| Data to process |

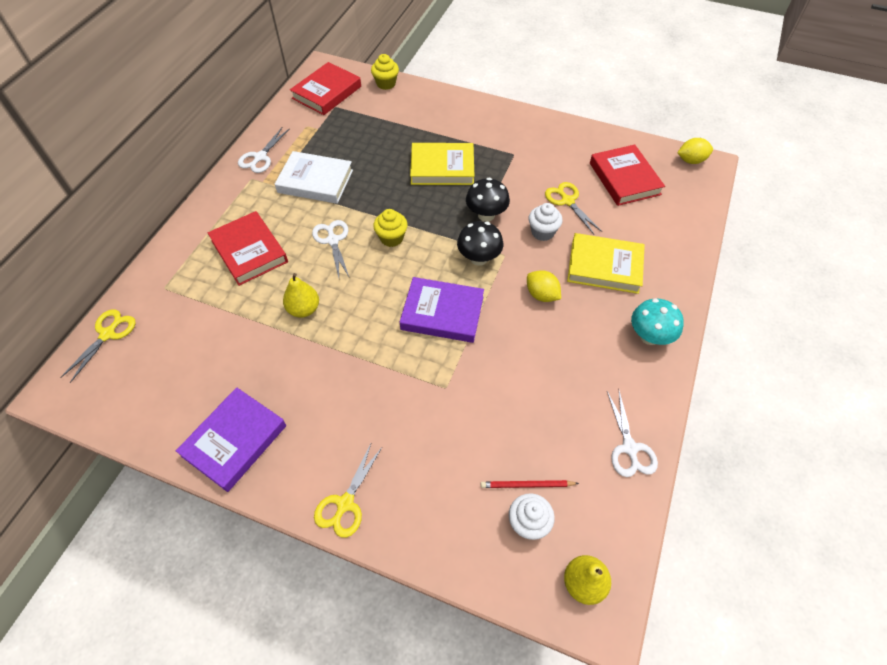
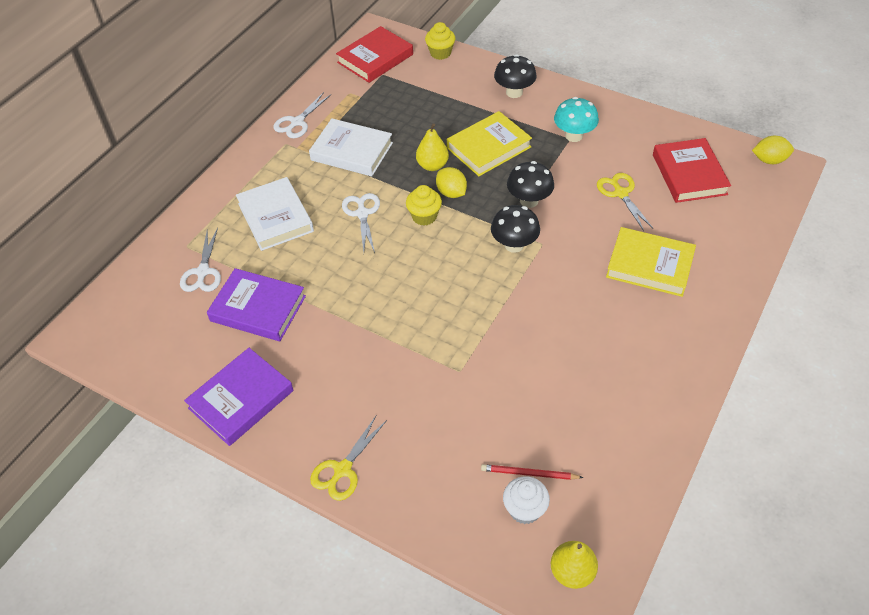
camera: 10 degrees right, 5 degrees down
yellow scissors [60,309,136,383] -> none
red book [208,211,288,286] -> white book [236,177,314,251]
yellow pear [283,273,319,318] -> yellow pear moved to [416,123,449,171]
purple book [400,277,484,343] -> purple book moved to [207,268,306,341]
yellow book [410,143,474,185] -> yellow book turned 45 degrees counterclockwise [447,111,532,176]
yellow lemon [527,270,561,302] -> yellow lemon moved to [436,167,467,198]
white cupcake [529,203,563,241] -> none
white scissors [607,391,658,477] -> white scissors moved to [180,228,221,292]
turquoise mushroom [631,298,684,345] -> turquoise mushroom moved to [554,97,599,142]
none -> black mushroom [494,54,537,98]

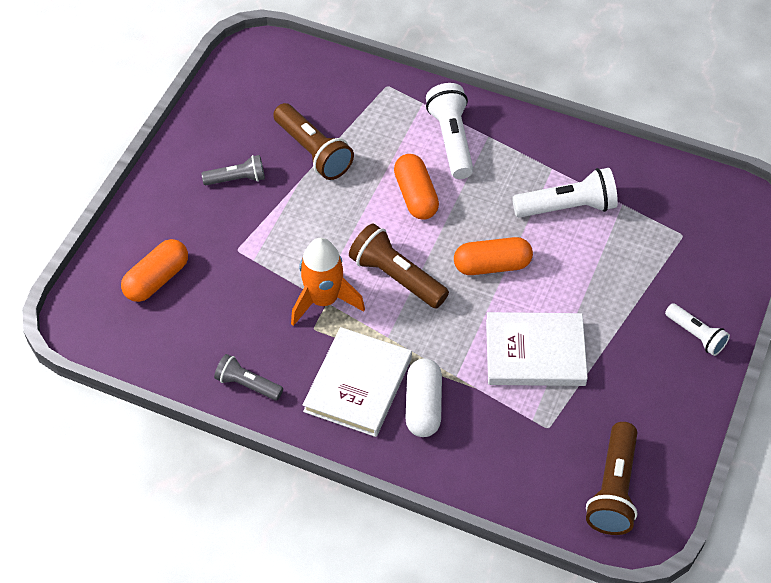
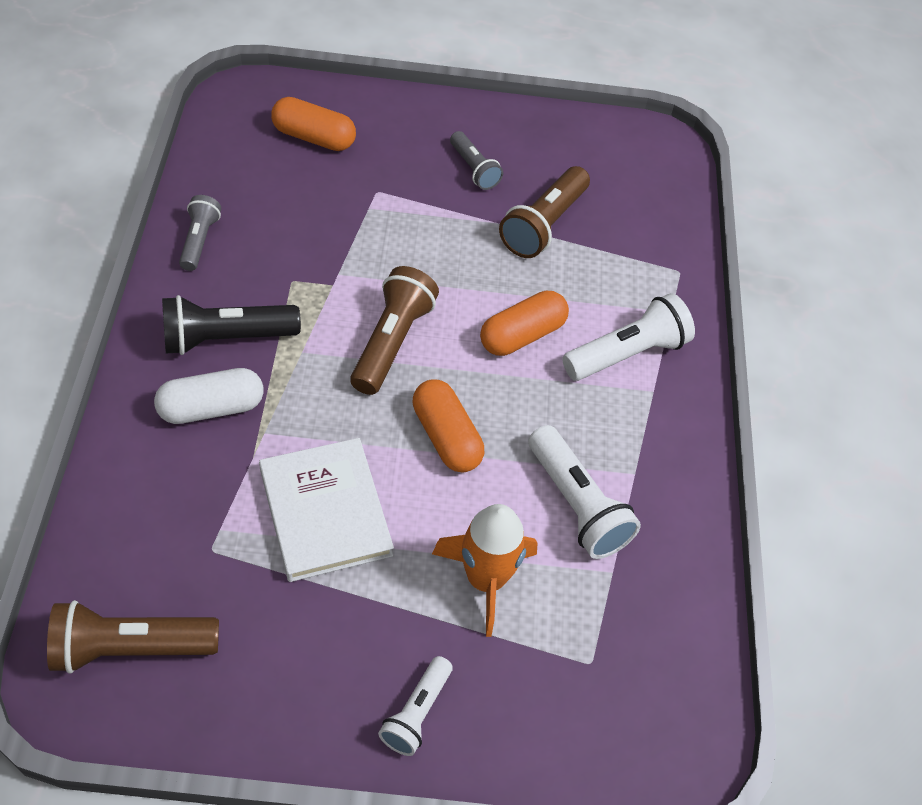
camera: 65 degrees right, 0 degrees up
orange rocket [291,238,365,326] -> orange rocket moved to [432,504,538,637]
white book [303,327,412,437] -> black flashlight [162,295,301,355]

| Work task |
An exact repeat of the listing above, pictures excluded, is the answer.

| Exercise response |
camera: 10 degrees right, 5 degrees down
yellow scissors [60,309,136,383] -> none
red book [208,211,288,286] -> white book [236,177,314,251]
yellow pear [283,273,319,318] -> yellow pear moved to [416,123,449,171]
purple book [400,277,484,343] -> purple book moved to [207,268,306,341]
yellow book [410,143,474,185] -> yellow book turned 45 degrees counterclockwise [447,111,532,176]
yellow lemon [527,270,561,302] -> yellow lemon moved to [436,167,467,198]
white cupcake [529,203,563,241] -> none
white scissors [607,391,658,477] -> white scissors moved to [180,228,221,292]
turquoise mushroom [631,298,684,345] -> turquoise mushroom moved to [554,97,599,142]
none -> black mushroom [494,54,537,98]

camera: 65 degrees right, 0 degrees up
orange rocket [291,238,365,326] -> orange rocket moved to [432,504,538,637]
white book [303,327,412,437] -> black flashlight [162,295,301,355]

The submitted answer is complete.